Instructions to follow -
Please restate the entries below word for word, leaving out any pictures.

Entries supplied -

—————

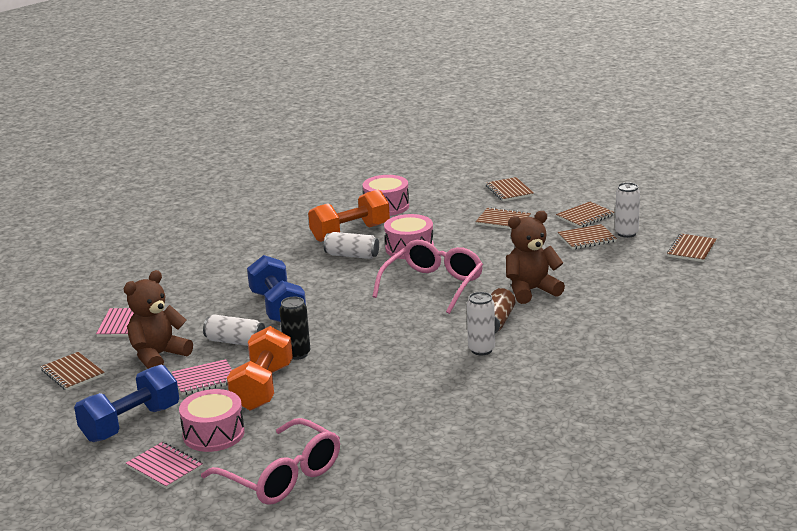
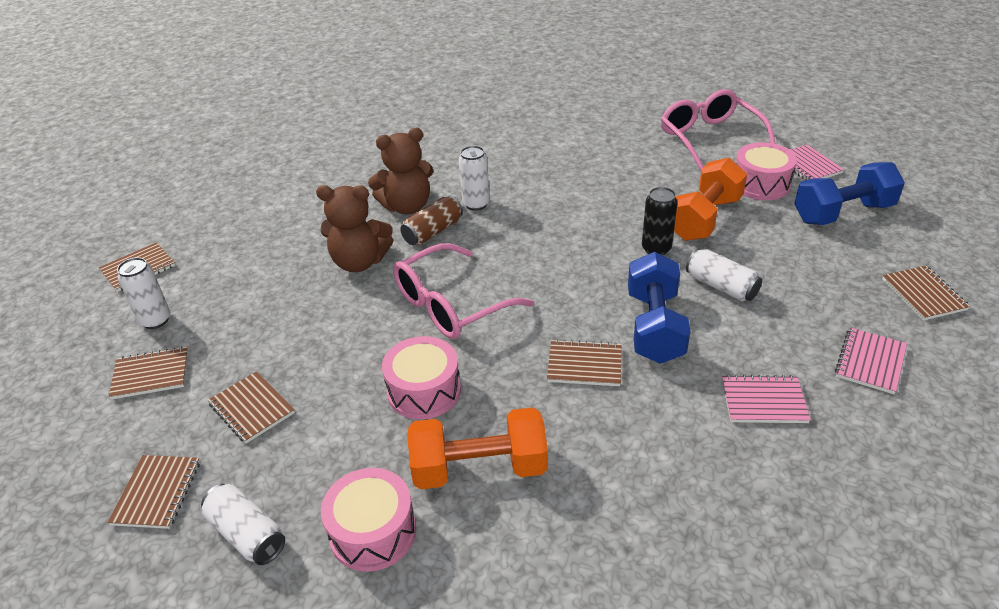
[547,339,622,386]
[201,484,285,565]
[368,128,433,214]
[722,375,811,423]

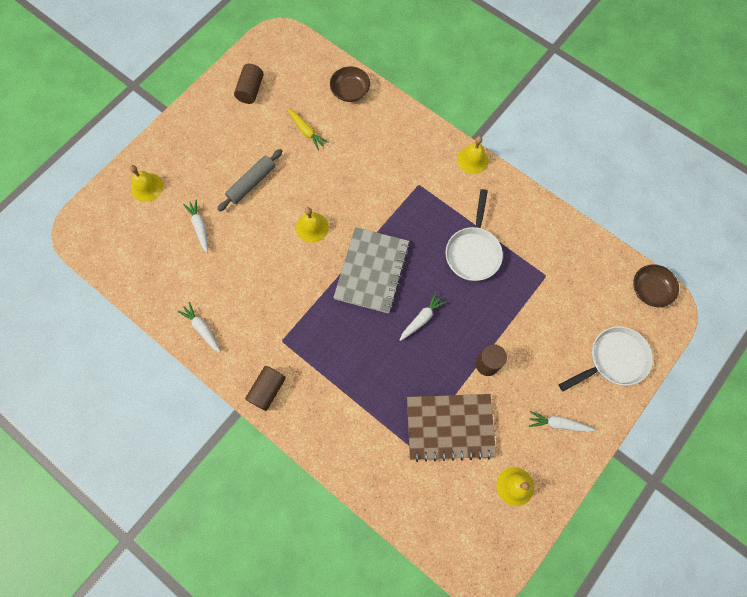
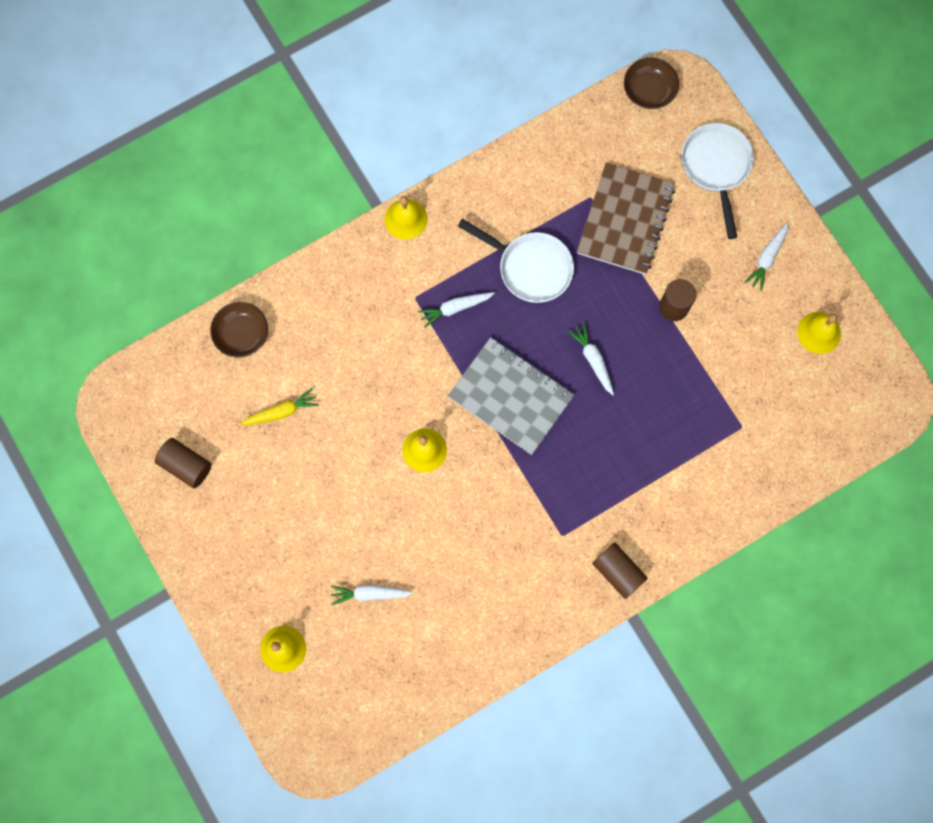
[217,149,282,211] (first image)
[418,292,495,328]
[577,163,675,275]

—————

Task solution -
[547,339,622,386]
[201,484,285,565]
[368,128,433,214]
[722,375,811,423]

[217,149,282,211] (first image)
[418,292,495,328]
[577,163,675,275]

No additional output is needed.